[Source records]
>>
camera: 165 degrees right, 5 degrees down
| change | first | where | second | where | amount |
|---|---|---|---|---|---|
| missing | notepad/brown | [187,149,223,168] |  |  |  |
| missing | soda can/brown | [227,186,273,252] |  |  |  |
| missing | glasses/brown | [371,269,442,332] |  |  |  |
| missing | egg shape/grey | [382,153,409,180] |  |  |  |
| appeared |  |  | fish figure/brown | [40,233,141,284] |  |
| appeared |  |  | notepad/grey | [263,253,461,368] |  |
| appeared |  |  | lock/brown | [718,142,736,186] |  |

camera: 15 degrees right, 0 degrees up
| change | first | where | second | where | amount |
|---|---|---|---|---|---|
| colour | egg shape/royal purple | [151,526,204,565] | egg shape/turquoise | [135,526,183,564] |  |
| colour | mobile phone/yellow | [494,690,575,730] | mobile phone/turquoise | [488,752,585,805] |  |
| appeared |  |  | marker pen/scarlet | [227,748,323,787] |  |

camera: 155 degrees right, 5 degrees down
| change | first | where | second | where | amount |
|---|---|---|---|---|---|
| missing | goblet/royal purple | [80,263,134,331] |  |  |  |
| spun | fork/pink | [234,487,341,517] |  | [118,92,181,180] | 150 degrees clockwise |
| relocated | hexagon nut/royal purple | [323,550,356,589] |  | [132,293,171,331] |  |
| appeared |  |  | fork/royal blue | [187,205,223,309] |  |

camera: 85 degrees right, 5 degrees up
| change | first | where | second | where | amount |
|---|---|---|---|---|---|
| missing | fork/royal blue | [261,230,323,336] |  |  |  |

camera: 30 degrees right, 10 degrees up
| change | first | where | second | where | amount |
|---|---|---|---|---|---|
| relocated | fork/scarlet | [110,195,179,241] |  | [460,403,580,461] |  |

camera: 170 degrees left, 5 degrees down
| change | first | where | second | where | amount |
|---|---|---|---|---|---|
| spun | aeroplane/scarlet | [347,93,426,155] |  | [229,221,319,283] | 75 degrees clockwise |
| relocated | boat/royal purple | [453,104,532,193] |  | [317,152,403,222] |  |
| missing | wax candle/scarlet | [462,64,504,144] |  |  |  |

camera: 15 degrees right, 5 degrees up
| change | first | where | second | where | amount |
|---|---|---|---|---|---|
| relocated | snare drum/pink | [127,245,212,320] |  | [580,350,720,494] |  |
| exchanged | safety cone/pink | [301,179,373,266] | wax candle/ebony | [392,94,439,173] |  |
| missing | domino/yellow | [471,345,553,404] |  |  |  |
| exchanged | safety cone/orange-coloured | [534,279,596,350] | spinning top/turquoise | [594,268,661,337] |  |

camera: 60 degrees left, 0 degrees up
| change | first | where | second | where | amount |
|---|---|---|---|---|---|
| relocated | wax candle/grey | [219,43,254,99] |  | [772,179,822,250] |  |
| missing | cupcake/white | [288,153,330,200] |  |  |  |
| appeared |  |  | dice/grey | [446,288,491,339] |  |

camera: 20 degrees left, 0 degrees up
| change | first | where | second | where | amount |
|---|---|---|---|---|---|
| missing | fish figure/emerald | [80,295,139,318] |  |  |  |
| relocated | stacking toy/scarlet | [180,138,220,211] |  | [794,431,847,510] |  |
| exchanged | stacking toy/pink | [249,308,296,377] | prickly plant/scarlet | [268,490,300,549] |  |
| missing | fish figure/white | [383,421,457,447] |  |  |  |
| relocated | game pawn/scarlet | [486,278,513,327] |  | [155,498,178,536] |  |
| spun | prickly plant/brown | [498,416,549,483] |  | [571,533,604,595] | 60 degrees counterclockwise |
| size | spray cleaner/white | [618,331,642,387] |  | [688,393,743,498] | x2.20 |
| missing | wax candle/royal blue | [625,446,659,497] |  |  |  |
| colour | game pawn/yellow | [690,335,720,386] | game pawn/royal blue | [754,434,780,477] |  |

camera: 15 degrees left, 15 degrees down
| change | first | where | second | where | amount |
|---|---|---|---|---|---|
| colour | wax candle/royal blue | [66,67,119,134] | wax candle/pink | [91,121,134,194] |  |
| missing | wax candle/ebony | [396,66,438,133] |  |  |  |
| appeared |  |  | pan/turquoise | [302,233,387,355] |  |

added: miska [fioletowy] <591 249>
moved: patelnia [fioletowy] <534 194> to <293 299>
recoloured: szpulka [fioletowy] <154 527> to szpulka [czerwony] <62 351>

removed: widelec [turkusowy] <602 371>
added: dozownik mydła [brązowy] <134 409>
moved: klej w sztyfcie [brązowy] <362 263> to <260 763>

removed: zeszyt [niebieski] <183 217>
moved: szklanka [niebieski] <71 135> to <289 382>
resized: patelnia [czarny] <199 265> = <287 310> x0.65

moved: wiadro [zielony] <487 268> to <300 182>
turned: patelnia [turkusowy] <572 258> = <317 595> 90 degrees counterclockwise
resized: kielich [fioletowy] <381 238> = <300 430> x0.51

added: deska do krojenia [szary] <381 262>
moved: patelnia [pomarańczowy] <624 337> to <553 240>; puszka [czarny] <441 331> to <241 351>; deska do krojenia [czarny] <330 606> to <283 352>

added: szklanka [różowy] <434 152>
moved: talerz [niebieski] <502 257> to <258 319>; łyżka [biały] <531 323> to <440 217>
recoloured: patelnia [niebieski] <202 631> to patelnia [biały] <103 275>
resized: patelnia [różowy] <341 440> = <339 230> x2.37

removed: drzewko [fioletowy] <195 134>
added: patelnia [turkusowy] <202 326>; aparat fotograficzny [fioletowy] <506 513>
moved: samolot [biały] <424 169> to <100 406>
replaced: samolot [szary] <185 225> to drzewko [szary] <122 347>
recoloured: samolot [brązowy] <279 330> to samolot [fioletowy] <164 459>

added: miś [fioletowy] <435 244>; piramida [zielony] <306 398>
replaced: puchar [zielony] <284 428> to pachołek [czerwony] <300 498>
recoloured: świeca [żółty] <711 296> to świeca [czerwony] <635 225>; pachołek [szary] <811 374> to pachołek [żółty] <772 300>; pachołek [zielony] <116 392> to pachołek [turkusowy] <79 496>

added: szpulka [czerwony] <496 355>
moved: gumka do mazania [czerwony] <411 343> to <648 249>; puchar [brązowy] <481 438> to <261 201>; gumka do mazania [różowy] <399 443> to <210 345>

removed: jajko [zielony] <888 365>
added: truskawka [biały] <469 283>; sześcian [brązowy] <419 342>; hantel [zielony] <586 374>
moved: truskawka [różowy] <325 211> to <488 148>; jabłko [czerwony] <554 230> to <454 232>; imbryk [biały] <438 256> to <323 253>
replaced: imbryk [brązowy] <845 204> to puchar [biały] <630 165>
<<
_What you are asked to do_
Look above for the line holding "missing | notepad/brown", then set down exactly that line and every line after it up to and including the line holding "notepad/grey | [263,253,461,368]", with nothing else.

_Answer to the exercise_
| missing | notepad/brown | [187,149,223,168] |  |  |  |
| missing | soda can/brown | [227,186,273,252] |  |  |  |
| missing | glasses/brown | [371,269,442,332] |  |  |  |
| missing | egg shape/grey | [382,153,409,180] |  |  |  |
| appeared |  |  | fish figure/brown | [40,233,141,284] |  |
| appeared |  |  | notepad/grey | [263,253,461,368] |  |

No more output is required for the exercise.